▶ **Task details**: Going down the data below, set down exactly the line with "D1: schottky SS34" and each line after it through the line with "D101: schottky BAT85"; no other lines.

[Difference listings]

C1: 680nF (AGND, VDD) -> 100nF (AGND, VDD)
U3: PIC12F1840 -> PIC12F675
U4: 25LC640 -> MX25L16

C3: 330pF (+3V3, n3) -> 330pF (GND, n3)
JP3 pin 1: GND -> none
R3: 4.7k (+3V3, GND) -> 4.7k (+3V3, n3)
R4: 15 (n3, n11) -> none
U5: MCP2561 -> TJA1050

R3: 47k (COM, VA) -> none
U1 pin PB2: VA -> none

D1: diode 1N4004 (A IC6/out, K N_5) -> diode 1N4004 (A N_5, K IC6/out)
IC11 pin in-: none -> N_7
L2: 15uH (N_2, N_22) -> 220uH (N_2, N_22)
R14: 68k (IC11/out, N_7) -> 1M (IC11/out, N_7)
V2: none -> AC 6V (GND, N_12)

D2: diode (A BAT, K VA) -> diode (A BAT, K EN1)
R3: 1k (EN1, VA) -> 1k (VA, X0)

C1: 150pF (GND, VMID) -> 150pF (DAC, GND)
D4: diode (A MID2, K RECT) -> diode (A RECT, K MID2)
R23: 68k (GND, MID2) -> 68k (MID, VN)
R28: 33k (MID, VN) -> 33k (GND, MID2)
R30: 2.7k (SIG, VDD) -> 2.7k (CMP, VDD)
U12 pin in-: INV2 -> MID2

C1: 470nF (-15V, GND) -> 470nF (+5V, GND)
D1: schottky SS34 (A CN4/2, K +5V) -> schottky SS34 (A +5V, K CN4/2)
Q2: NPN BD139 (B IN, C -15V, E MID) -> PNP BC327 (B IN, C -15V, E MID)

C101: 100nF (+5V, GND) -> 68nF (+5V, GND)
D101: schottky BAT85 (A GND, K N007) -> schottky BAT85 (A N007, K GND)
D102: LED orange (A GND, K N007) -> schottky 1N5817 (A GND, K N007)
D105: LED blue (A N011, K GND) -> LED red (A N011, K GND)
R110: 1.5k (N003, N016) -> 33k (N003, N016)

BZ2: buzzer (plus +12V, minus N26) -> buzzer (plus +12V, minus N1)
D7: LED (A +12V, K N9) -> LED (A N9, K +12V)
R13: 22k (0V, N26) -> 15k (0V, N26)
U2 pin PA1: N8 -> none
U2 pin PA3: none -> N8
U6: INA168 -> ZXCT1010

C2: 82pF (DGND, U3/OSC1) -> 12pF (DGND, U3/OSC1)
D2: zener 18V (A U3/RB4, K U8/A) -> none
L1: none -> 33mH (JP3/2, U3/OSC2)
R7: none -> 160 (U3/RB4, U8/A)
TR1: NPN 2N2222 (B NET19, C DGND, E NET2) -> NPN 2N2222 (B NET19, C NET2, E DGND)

▶ **Result below**:
D1: schottky SS34 (A CN4/2, K +5V) -> schottky SS34 (A +5V, K CN4/2)
Q2: NPN BD139 (B IN, C -15V, E MID) -> PNP BC327 (B IN, C -15V, E MID)

C101: 100nF (+5V, GND) -> 68nF (+5V, GND)
D101: schottky BAT85 (A GND, K N007) -> schottky BAT85 (A N007, K GND)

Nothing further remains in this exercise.